- [Task data]:
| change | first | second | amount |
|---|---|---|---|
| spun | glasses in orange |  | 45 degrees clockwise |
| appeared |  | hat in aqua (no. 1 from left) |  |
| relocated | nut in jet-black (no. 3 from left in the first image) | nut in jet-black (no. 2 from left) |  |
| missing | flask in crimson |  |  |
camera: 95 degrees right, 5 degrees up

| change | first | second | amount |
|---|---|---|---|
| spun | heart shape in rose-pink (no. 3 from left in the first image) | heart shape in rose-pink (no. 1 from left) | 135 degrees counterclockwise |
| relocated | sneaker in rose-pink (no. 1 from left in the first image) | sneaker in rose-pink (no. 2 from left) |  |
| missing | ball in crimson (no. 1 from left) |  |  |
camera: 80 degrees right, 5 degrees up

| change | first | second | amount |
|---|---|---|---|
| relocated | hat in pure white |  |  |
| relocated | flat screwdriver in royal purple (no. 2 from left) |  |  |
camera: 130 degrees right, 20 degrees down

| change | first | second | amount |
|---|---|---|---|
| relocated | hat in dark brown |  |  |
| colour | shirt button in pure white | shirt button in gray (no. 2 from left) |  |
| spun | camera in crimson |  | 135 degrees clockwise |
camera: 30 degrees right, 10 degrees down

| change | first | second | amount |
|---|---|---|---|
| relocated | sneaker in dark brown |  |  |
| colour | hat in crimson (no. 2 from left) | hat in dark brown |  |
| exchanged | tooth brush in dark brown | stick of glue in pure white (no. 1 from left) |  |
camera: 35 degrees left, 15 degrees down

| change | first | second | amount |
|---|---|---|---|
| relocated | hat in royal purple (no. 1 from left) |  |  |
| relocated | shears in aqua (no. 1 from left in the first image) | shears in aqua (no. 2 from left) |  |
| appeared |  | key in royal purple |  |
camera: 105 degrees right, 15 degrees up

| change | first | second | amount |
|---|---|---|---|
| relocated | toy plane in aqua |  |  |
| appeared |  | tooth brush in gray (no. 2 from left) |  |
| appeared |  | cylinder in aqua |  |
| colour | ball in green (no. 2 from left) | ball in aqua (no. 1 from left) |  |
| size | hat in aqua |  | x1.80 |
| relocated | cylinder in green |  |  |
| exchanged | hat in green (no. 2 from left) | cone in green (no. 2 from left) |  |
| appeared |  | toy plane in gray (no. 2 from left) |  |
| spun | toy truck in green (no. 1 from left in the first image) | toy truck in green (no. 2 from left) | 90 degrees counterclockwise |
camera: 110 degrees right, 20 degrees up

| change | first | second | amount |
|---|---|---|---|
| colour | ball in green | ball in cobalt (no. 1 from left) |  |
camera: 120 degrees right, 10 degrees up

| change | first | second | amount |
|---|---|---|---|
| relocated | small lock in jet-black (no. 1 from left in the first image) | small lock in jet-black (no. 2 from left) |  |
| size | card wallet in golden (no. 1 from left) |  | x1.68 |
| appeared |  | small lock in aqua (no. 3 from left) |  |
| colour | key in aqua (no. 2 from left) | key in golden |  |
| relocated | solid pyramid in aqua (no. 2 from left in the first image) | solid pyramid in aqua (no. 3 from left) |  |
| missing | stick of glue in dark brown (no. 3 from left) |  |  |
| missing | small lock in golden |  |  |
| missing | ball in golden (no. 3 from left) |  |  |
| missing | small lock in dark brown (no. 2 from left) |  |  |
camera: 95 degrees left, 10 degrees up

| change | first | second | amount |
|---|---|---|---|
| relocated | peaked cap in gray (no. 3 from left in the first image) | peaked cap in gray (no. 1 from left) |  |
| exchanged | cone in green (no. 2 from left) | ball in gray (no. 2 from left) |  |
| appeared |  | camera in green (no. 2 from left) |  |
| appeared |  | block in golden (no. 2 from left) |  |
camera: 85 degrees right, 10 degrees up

- [What is needed]: Check the records above and copy each line that has the string "ball".

- [Solution]:
| missing | ball in crimson (no. 1 from left) |  |  |
| colour | ball in green (no. 2 from left) | ball in aqua (no. 1 from left) |  |
| colour | ball in green | ball in cobalt (no. 1 from left) |  |
| missing | ball in golden (no. 3 from left) |  |  |
| exchanged | cone in green (no. 2 from left) | ball in gray (no. 2 from left) |  |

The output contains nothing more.